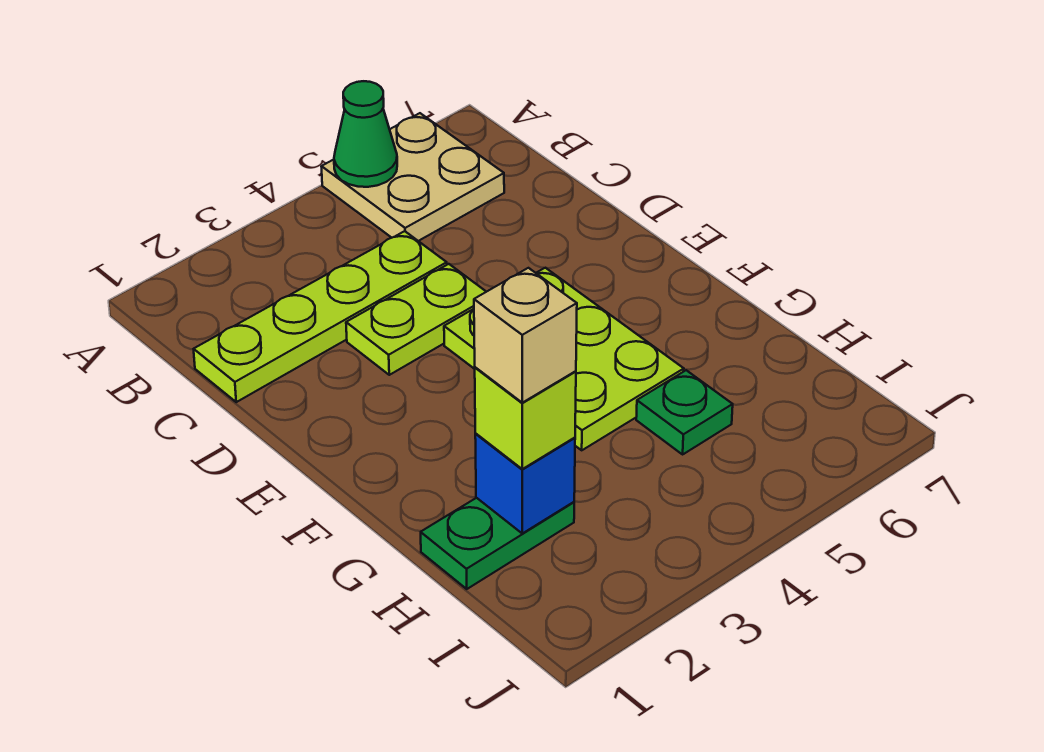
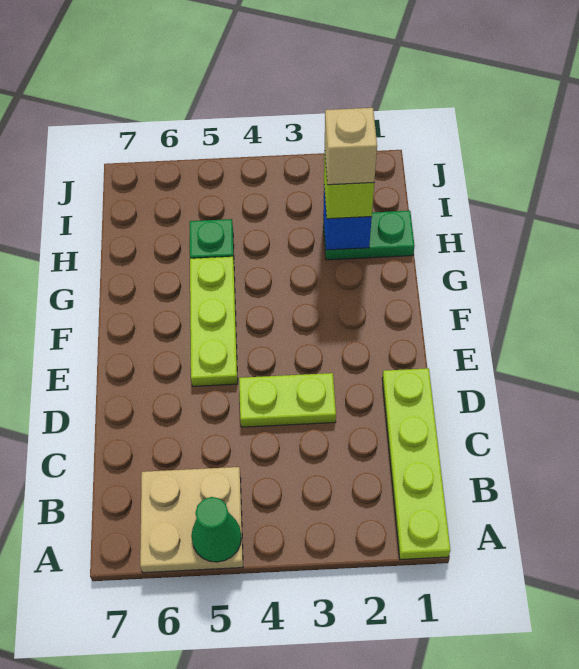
lime 1x4 plate [194,231,447,402] -> lime 1x4 plate turned to [382,368,450,560]
lime 2x3 plate [444,268,684,450] -> lime 1x3 plate [190,257,238,386]

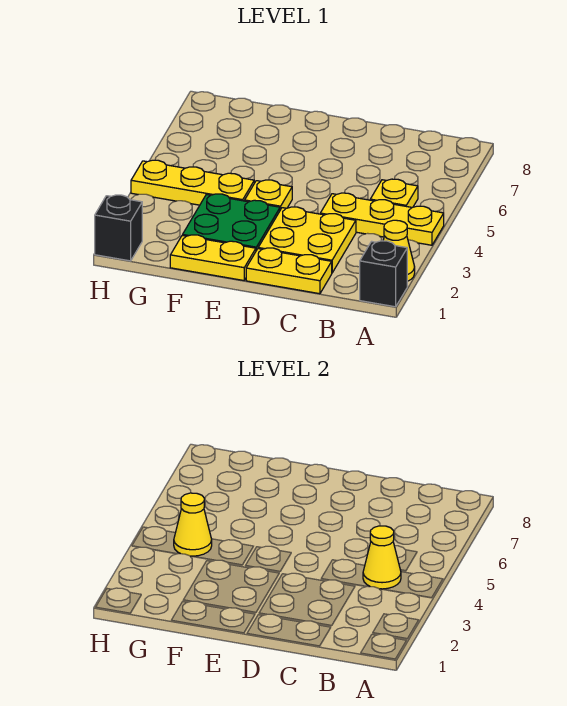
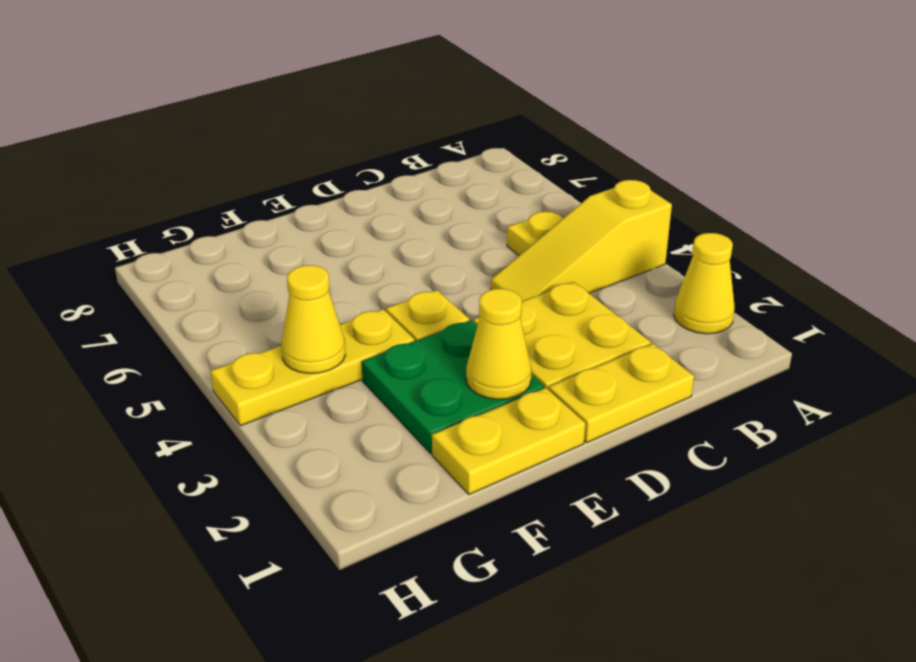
black 1x1 brick [360,241,407,307] -> none
yellow 1x3 plate [320,193,444,245] -> yellow 1x3 slope [491,180,672,301]
yellow 1x1 cone [363,526,401,589] -> yellow 1x1 cone moved to [466,289,532,399]
black 1x1 brick [95,195,142,261] -> none

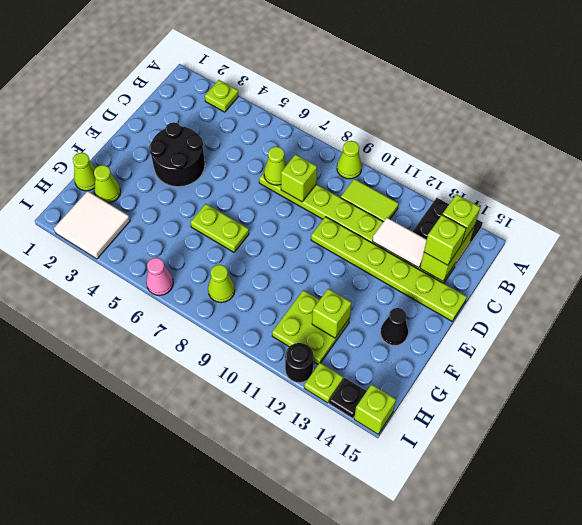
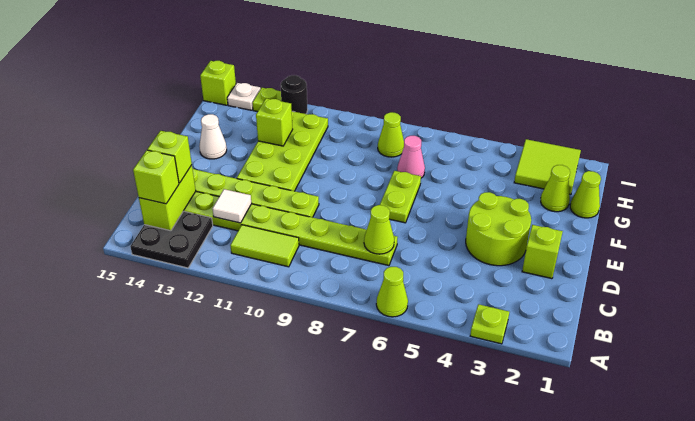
lime 1x1 cone [337,141,362,179] -> lime 1x1 cone moved to [376,267,408,317]
lime 1x1 brick [281,154,317,202] -> lime 1x1 brick moved to [522,225,563,279]
white 1x2 tile [372,218,427,268] -> white 1x1 tile [212,189,251,223]
black 2x2 round brick [149,122,205,187] -> lime 2x2 round brick [466,192,531,266]
lime 1x2 plate [190,204,249,252] -> lime 1x2 plate turned to [380,171,421,223]
black 1x1 cone [381,308,408,346] -> white 1x1 cone [199,114,227,159]
lime 2x2 plate [272,290,350,364] -> lime 2x4 plate [237,111,328,191]
white 2x2 tile [54,191,130,259] -> lime 2x2 tile [514,139,581,194]
pink 1x1 cone [146,258,173,295] -> pink 1x1 cone moved to [397,136,425,178]
black 1x1 plate [329,378,366,419] -> white 1x1 plate [227,83,261,110]

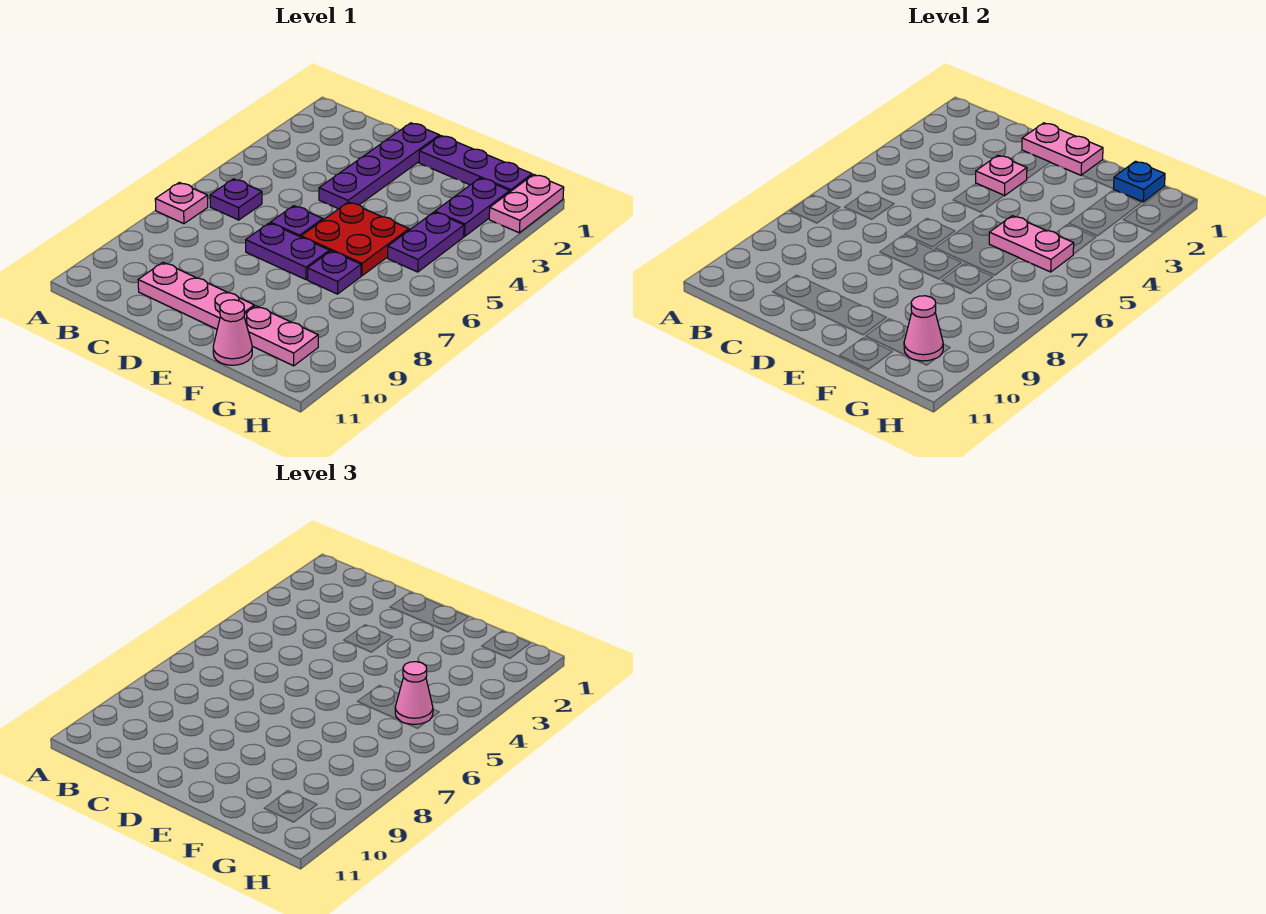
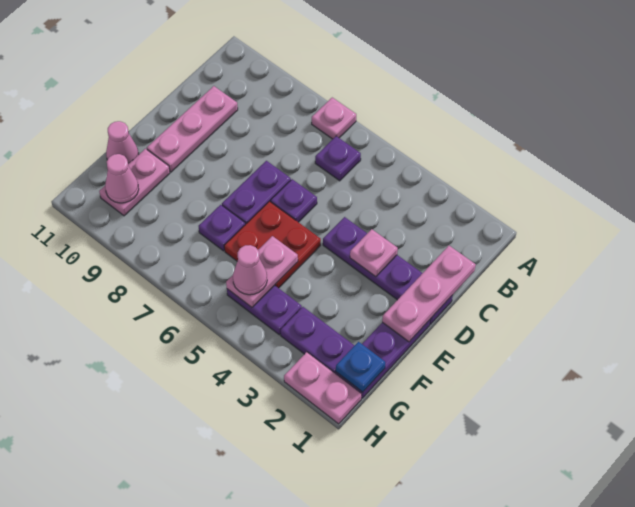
pink 1x2 plate [1022,123,1103,175] -> pink 1x3 plate [382,246,476,342]

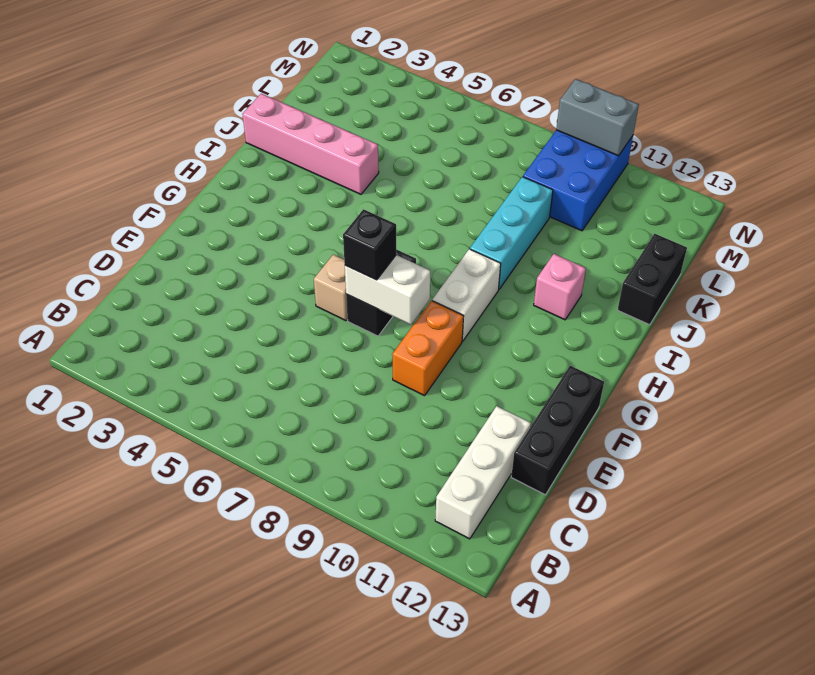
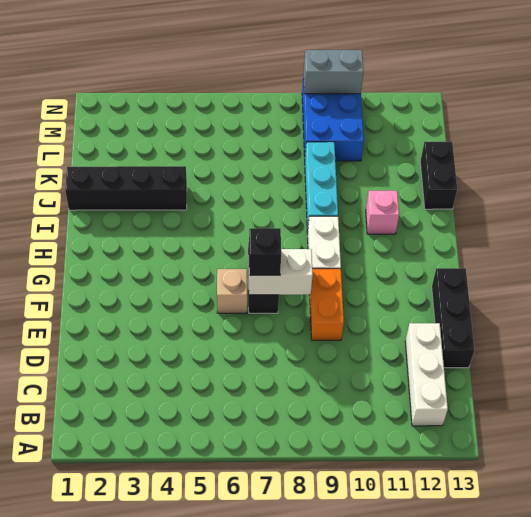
pink 1x4 brick [242,94,379,194] -> black 1x4 brick [65,166,187,210]

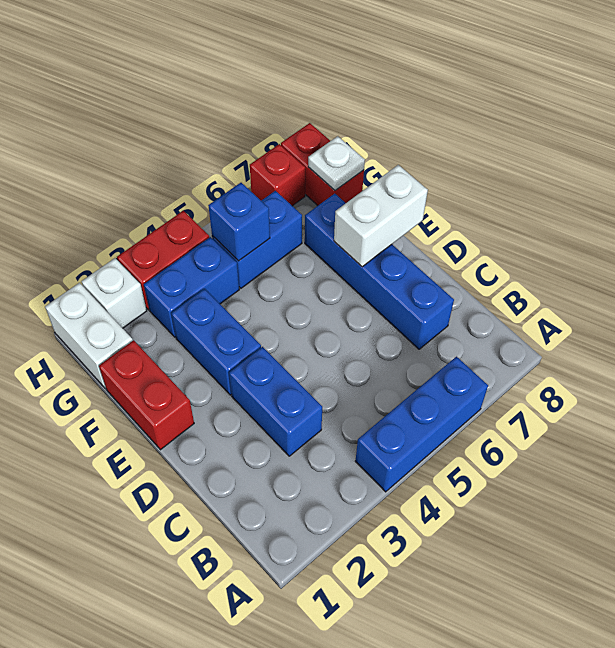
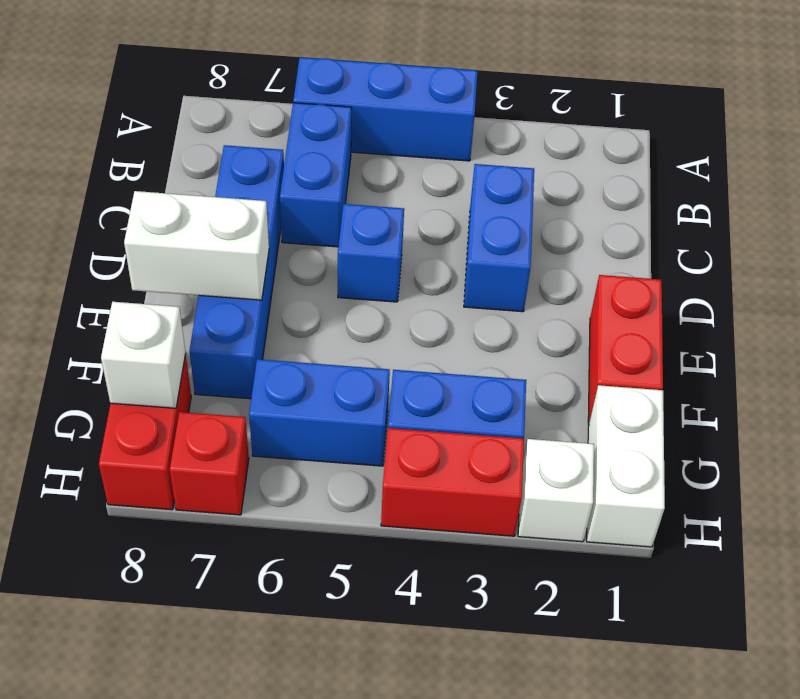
blue 1x2 brick [171,289,261,395] -> blue 1x2 brick moved to [280,103,352,247]
blue 1x1 brick [208,183,270,261] -> blue 1x1 brick moved to [338,204,404,302]
white 1x1 plate [308,136,365,190] -> white 1x1 brick [101,302,186,408]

====================

» **Task to carry out**: Would you set down each line of the data exactly, with no images included?

» **Exercise answer**:
lime 1x4 plate [194,231,447,402] -> lime 1x4 plate turned to [382,368,450,560]
lime 2x3 plate [444,268,684,450] -> lime 1x3 plate [190,257,238,386]

black 1x1 brick [360,241,407,307] -> none
yellow 1x3 plate [320,193,444,245] -> yellow 1x3 slope [491,180,672,301]
yellow 1x1 cone [363,526,401,589] -> yellow 1x1 cone moved to [466,289,532,399]
black 1x1 brick [95,195,142,261] -> none

lime 1x1 cone [337,141,362,179] -> lime 1x1 cone moved to [376,267,408,317]
lime 1x1 brick [281,154,317,202] -> lime 1x1 brick moved to [522,225,563,279]
white 1x2 tile [372,218,427,268] -> white 1x1 tile [212,189,251,223]
black 2x2 round brick [149,122,205,187] -> lime 2x2 round brick [466,192,531,266]
lime 1x2 plate [190,204,249,252] -> lime 1x2 plate turned to [380,171,421,223]
black 1x1 cone [381,308,408,346] -> white 1x1 cone [199,114,227,159]
lime 2x2 plate [272,290,350,364] -> lime 2x4 plate [237,111,328,191]
white 2x2 tile [54,191,130,259] -> lime 2x2 tile [514,139,581,194]
pink 1x1 cone [146,258,173,295] -> pink 1x1 cone moved to [397,136,425,178]
black 1x1 plate [329,378,366,419] -> white 1x1 plate [227,83,261,110]

pink 1x2 plate [1022,123,1103,175] -> pink 1x3 plate [382,246,476,342]

pink 1x4 brick [242,94,379,194] -> black 1x4 brick [65,166,187,210]

blue 1x2 brick [171,289,261,395] -> blue 1x2 brick moved to [280,103,352,247]
blue 1x1 brick [208,183,270,261] -> blue 1x1 brick moved to [338,204,404,302]
white 1x1 plate [308,136,365,190] -> white 1x1 brick [101,302,186,408]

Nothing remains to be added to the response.